[The problem] Print exactly, and only, the lines running from the line containing "pink eraser: 12 -> 10" through the end of the records below.

(Image change detection data)
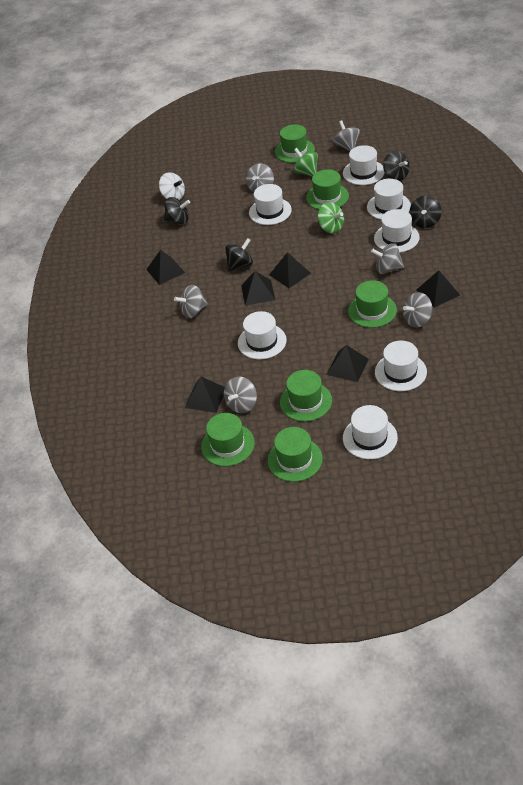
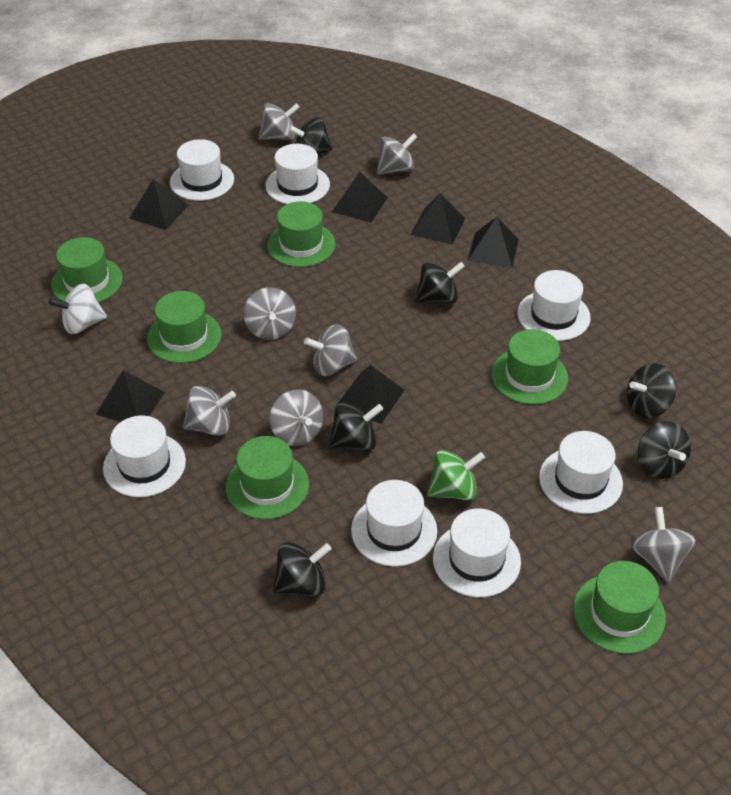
black spinning top: 4 -> 6
green spinning top: 2 -> 1
grey spinning top: 6 -> 7

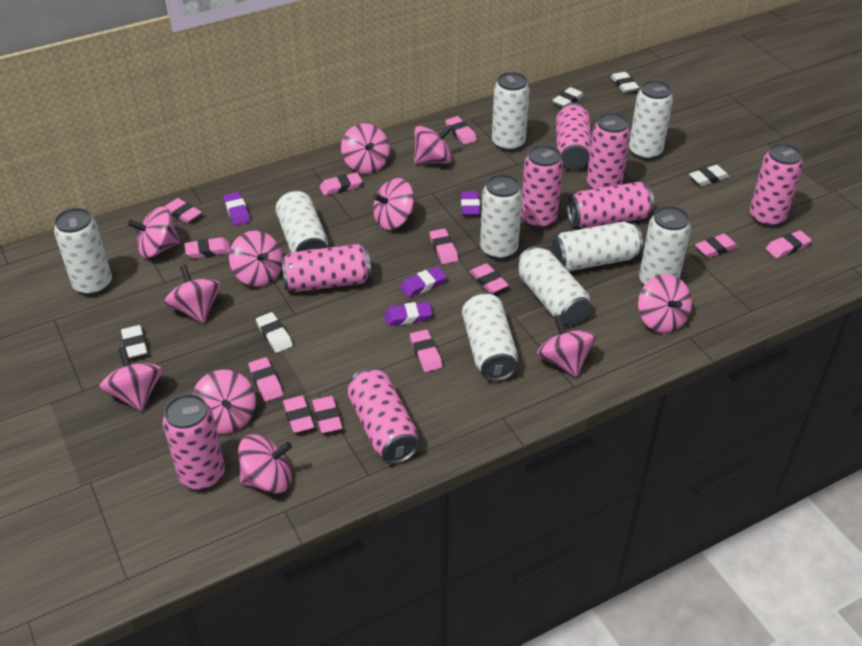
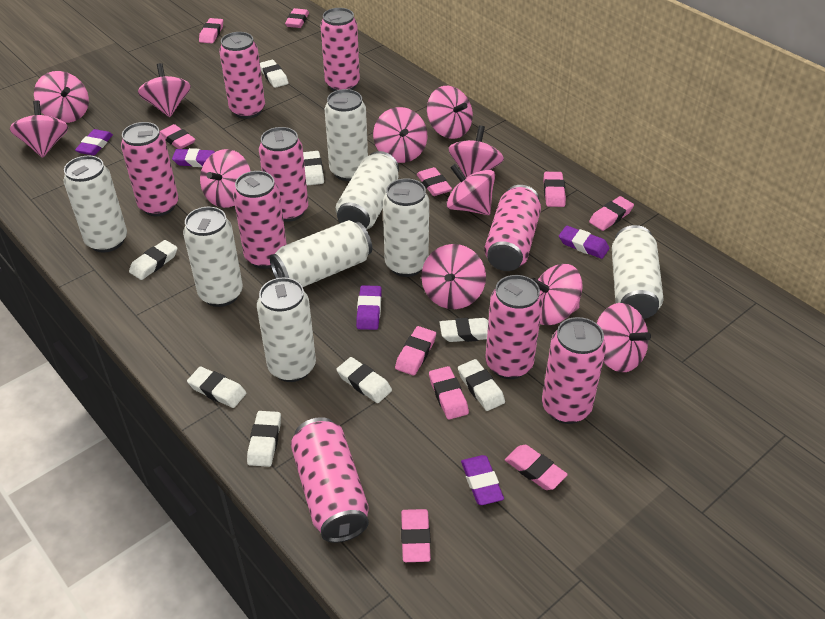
pink can: 8 -> 9
pink eraser: 12 -> 10
purple eraser: 4 -> 5
white can: 9 -> 8
white eraser: 5 -> 8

[Solution for this exercise]
pink eraser: 12 -> 10
purple eraser: 4 -> 5
white can: 9 -> 8
white eraser: 5 -> 8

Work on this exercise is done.